TASK OBJECTIVE> The answer must consist of every line in the data that contains "fork".

DATA EXTRACT>
----
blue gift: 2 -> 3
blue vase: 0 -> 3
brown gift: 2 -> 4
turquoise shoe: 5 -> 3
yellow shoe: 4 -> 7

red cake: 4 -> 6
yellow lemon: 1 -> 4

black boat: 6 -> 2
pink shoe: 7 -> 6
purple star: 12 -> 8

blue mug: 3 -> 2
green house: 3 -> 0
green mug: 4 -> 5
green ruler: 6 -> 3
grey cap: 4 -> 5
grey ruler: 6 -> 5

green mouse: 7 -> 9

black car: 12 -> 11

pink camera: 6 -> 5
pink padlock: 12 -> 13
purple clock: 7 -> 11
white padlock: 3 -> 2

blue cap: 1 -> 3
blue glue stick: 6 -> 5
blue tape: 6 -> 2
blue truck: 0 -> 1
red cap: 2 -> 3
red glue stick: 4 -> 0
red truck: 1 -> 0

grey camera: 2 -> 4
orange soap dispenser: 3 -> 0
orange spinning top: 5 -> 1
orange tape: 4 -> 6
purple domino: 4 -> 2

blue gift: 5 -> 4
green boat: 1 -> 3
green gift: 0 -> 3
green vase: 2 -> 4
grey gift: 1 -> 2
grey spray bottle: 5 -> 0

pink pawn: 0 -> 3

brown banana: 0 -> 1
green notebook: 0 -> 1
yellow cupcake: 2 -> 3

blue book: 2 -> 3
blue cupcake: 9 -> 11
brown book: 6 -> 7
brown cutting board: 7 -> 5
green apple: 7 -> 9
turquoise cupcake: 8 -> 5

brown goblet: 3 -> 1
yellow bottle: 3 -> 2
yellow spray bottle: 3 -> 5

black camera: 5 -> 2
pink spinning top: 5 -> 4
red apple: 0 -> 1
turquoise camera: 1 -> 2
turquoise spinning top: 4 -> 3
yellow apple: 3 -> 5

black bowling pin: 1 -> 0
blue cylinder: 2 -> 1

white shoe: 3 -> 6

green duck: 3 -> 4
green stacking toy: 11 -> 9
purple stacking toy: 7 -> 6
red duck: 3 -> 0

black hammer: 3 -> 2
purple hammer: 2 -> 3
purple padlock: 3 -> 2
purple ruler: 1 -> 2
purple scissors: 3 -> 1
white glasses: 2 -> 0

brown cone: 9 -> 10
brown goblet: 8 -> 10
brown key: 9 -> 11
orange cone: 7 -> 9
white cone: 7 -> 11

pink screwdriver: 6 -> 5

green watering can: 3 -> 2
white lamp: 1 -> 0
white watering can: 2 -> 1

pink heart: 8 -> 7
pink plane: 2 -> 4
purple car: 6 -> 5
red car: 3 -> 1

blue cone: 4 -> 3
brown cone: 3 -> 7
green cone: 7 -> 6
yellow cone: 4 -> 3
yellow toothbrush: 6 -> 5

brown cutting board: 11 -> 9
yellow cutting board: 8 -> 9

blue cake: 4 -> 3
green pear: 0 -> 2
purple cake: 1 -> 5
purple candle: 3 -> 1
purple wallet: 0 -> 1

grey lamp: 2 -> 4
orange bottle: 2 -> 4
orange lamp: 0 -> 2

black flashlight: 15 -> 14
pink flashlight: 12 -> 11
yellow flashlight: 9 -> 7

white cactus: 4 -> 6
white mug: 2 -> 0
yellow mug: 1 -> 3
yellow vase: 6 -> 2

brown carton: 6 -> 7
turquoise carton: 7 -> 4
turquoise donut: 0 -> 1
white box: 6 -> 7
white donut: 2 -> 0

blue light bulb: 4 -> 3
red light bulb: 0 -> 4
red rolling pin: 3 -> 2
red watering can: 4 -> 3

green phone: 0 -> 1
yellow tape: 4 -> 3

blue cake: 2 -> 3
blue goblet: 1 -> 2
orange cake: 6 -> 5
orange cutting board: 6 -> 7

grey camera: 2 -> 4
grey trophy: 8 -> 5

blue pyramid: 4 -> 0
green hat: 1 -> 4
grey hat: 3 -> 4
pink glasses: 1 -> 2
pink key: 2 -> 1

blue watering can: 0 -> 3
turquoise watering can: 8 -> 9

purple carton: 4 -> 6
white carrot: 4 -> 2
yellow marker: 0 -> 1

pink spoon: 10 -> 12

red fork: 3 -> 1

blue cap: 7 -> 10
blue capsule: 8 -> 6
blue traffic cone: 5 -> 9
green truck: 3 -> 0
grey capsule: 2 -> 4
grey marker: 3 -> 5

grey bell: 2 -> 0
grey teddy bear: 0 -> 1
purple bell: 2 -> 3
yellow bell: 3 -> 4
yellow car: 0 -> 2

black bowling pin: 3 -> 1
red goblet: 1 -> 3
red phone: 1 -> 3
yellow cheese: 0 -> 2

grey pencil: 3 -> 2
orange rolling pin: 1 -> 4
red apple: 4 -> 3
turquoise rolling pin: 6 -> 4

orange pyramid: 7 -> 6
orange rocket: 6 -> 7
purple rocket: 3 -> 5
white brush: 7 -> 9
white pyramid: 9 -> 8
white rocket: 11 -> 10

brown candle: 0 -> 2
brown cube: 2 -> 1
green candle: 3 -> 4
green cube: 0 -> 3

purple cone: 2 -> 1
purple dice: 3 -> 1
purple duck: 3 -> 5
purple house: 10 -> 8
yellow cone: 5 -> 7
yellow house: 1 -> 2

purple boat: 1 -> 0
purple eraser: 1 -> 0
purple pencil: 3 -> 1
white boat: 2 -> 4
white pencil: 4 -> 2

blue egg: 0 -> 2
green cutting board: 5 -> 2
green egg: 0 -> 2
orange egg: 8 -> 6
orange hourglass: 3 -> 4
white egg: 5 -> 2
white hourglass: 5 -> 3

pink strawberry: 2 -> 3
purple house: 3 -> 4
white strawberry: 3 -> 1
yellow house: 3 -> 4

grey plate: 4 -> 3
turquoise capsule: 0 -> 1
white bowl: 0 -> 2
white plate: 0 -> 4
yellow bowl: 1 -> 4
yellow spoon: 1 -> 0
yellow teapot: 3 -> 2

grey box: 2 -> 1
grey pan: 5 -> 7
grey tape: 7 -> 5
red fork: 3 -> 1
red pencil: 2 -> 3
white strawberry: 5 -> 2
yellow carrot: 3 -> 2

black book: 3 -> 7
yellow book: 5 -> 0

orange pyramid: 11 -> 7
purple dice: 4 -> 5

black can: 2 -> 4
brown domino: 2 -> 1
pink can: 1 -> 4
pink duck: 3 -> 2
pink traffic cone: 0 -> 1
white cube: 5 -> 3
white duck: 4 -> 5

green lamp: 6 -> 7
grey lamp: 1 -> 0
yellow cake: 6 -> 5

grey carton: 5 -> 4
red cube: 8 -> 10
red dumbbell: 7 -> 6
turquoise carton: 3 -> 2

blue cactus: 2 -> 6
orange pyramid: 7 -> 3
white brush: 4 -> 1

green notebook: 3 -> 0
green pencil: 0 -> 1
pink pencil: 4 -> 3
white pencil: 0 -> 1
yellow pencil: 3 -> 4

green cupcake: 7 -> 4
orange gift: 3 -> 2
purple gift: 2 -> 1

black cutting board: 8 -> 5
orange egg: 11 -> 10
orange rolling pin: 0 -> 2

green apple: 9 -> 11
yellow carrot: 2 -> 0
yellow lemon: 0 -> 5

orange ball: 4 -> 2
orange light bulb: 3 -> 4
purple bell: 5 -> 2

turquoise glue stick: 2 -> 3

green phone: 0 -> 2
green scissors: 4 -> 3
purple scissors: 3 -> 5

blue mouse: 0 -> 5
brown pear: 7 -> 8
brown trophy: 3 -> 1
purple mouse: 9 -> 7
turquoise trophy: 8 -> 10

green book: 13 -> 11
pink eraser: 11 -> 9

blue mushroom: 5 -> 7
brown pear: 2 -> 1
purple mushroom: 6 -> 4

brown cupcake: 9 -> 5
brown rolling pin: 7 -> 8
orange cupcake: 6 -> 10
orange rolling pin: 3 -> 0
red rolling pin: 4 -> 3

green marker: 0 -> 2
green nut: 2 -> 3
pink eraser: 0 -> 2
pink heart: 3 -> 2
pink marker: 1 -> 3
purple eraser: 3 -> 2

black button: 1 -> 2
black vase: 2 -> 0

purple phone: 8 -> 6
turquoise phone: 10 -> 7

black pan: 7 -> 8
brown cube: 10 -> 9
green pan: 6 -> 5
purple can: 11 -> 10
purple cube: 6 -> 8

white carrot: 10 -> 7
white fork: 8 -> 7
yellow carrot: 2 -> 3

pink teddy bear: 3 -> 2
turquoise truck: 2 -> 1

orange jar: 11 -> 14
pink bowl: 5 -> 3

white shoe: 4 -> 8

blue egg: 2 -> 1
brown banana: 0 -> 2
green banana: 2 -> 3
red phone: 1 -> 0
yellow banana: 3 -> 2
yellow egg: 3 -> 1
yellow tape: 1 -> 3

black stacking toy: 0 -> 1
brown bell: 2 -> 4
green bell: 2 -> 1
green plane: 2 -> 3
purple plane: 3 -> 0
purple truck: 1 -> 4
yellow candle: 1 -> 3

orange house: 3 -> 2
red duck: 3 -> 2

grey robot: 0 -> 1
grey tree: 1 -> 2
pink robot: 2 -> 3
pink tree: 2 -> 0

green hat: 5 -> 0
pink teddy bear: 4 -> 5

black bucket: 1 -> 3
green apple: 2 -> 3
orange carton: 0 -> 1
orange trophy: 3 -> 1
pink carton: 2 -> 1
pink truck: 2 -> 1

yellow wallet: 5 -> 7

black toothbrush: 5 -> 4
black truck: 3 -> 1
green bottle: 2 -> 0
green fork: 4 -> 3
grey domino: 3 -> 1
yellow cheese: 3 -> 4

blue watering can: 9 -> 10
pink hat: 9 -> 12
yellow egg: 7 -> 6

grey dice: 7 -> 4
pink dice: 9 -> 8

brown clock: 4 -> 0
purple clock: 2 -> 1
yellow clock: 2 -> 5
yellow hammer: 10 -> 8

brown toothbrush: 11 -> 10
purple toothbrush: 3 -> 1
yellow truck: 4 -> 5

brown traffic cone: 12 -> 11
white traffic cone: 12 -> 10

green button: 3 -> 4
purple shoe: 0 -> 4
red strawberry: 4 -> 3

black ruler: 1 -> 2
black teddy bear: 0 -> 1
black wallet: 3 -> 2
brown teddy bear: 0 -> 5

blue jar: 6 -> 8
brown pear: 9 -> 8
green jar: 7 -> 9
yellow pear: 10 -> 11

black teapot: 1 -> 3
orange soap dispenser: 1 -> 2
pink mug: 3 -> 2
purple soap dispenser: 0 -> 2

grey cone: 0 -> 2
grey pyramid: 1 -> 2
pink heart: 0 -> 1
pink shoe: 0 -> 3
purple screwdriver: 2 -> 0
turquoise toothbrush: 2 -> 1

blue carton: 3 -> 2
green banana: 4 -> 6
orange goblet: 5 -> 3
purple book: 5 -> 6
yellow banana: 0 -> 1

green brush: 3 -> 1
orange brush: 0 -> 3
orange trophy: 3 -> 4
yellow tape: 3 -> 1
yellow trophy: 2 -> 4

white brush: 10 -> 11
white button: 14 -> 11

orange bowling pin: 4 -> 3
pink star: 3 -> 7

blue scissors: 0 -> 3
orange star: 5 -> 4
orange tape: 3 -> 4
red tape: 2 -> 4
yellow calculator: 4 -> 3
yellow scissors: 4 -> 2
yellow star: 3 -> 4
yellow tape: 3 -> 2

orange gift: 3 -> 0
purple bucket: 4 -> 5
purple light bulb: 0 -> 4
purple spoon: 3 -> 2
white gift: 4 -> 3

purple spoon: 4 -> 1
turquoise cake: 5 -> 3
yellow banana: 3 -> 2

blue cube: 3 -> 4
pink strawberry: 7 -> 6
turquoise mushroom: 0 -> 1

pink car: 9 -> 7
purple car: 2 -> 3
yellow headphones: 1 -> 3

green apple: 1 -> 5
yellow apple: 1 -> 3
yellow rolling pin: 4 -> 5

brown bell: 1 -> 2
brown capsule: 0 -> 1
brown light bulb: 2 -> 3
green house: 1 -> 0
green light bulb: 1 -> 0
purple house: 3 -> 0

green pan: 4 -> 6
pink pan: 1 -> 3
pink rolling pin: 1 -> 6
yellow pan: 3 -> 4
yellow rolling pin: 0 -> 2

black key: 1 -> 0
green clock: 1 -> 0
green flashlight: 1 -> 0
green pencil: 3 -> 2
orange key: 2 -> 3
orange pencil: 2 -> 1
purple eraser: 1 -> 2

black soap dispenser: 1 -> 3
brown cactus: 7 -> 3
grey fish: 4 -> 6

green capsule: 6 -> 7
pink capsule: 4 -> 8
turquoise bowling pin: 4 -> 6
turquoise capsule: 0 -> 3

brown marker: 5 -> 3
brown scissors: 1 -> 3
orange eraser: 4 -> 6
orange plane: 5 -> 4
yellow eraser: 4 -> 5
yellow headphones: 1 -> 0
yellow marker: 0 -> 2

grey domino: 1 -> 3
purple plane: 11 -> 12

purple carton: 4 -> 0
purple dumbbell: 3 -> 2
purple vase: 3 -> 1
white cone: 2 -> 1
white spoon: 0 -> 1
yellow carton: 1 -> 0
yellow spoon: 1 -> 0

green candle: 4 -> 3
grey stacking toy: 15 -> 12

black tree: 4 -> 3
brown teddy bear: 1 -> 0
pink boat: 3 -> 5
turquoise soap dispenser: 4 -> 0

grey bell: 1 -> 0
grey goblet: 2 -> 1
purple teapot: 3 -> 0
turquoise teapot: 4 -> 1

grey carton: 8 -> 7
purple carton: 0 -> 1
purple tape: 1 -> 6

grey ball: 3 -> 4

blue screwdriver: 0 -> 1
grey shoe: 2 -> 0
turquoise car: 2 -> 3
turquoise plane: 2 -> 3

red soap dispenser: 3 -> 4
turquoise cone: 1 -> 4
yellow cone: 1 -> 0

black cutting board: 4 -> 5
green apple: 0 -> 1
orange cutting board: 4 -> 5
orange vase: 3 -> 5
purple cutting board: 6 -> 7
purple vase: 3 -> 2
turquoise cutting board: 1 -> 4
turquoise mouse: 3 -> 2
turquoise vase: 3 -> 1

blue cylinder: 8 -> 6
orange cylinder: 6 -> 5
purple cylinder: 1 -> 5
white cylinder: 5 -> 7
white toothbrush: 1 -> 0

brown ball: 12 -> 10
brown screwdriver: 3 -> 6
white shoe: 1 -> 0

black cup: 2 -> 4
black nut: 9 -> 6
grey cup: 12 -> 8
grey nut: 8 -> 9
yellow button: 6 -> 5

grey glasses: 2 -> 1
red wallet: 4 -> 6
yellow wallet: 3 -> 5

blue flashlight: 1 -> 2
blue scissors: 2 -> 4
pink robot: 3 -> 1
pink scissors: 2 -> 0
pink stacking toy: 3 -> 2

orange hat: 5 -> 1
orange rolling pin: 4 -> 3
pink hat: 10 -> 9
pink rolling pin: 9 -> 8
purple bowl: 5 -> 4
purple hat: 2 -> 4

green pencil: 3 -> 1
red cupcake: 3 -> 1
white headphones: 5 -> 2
----
EXERCISE RESPONSE>
red fork: 3 -> 1
red fork: 3 -> 1
white fork: 8 -> 7
green fork: 4 -> 3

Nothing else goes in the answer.